TASK BRIEF: Skip every picture. Print each line from the one containing "black pyramid [163,177,219,230]" through the end of the records below, word for word.

[Stored items]

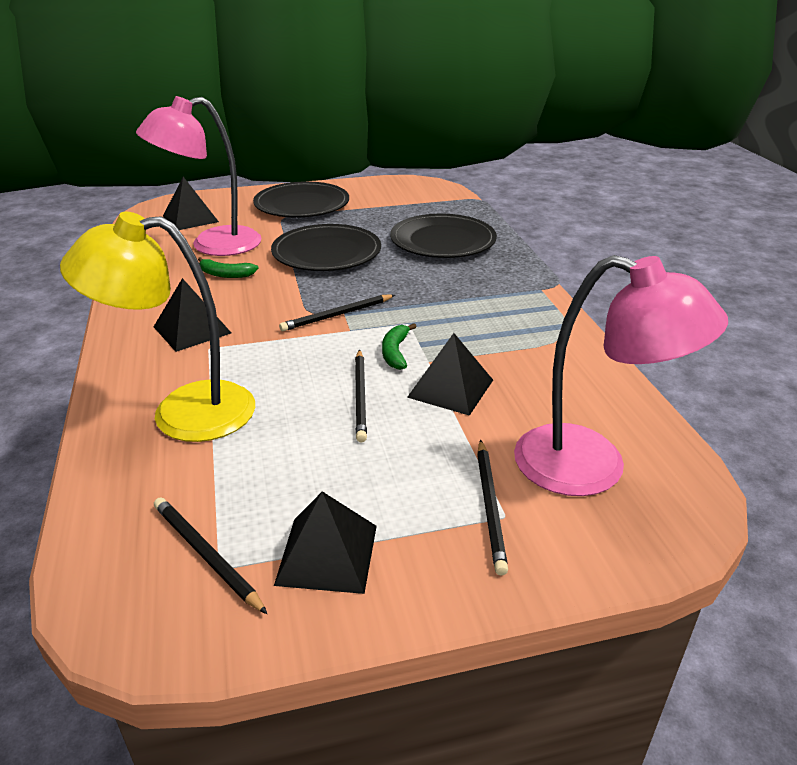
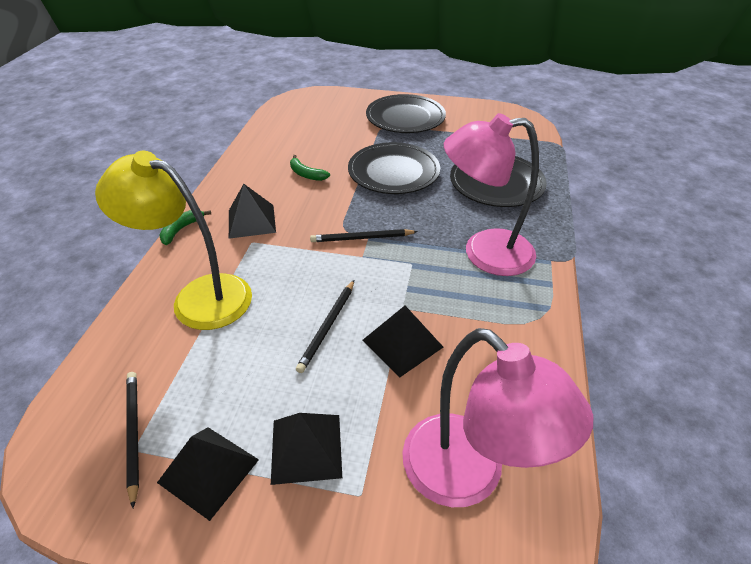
camera: 25 degrees right, 10 degrees up
pink lamp [136,96,261,256] -> pink lamp moved to [444,113,539,276]
black pyramid [163,177,219,230] -> black pyramid moved to [271,413,342,485]
green banana [382,323,417,370] -> green banana moved to [159,210,211,245]
black pencil [477,440,508,575] -> none

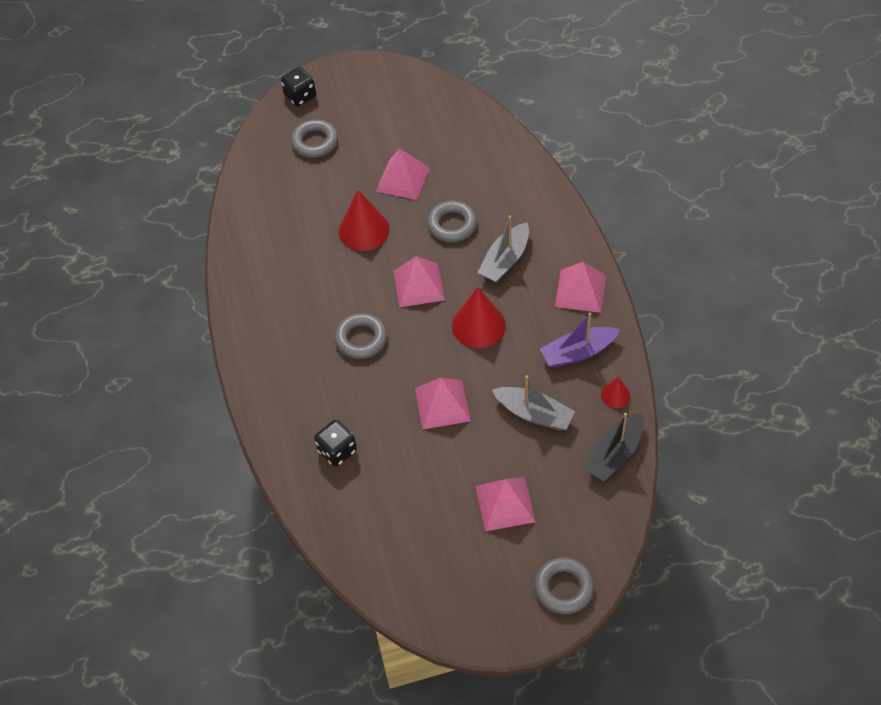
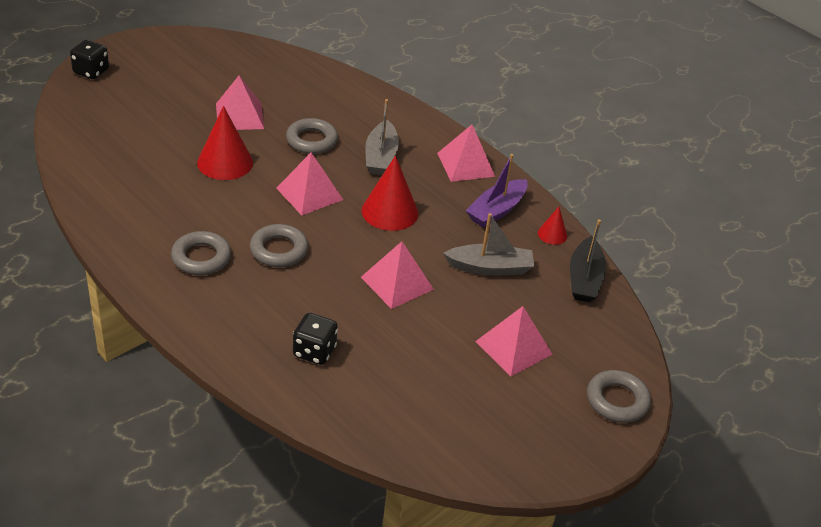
camera: 35 degrees left, 15 degrees down
grey ring [291,119,338,158] -> grey ring moved to [171,231,231,275]

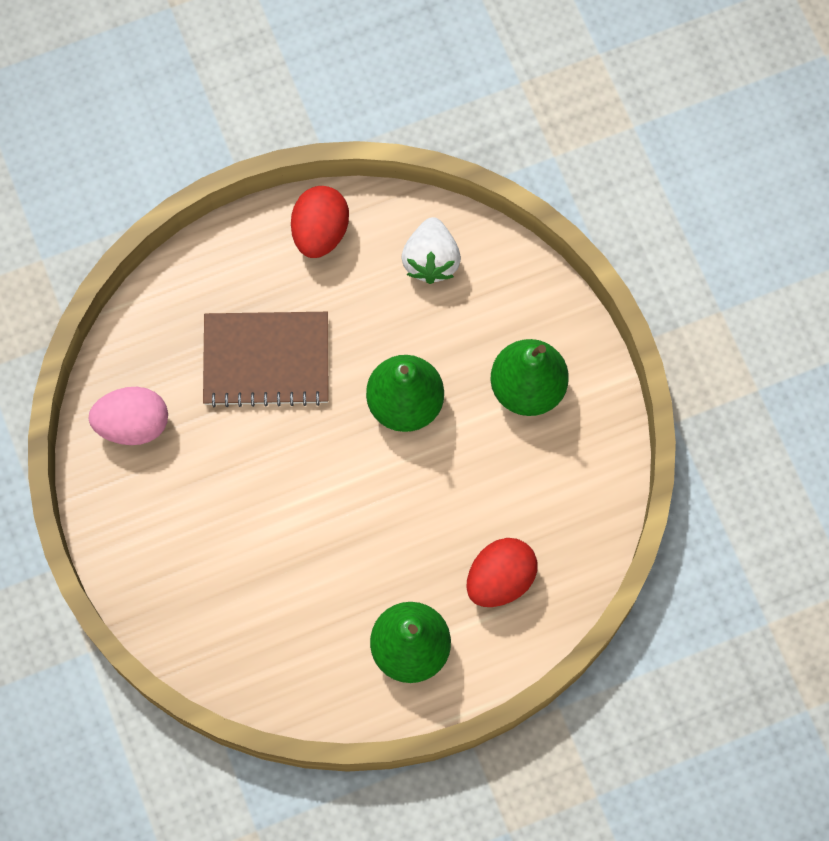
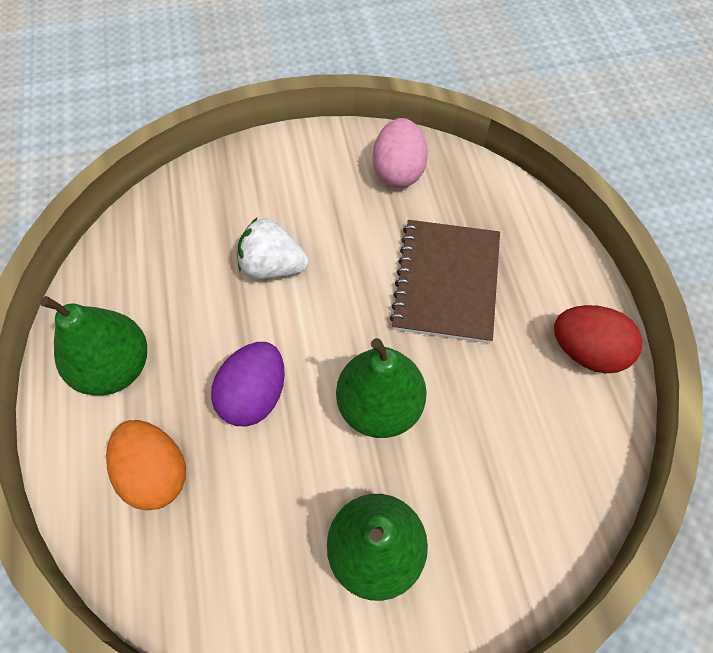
camera: 100 degrees right, 10 degrees down
white strawberry [402,217,461,284] -> white strawberry moved to [237,218,309,279]
red egg [466,538,538,607] -> orange egg [106,420,186,511]
none -> purple egg [211,342,285,426]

WORKED SOLUTION:
black pyramid [163,177,219,230] -> black pyramid moved to [271,413,342,485]
green banana [382,323,417,370] -> green banana moved to [159,210,211,245]
black pencil [477,440,508,575] -> none

camera: 35 degrees left, 15 degrees down
grey ring [291,119,338,158] -> grey ring moved to [171,231,231,275]

camera: 100 degrees right, 10 degrees down
white strawberry [402,217,461,284] -> white strawberry moved to [237,218,309,279]
red egg [466,538,538,607] -> orange egg [106,420,186,511]
none -> purple egg [211,342,285,426]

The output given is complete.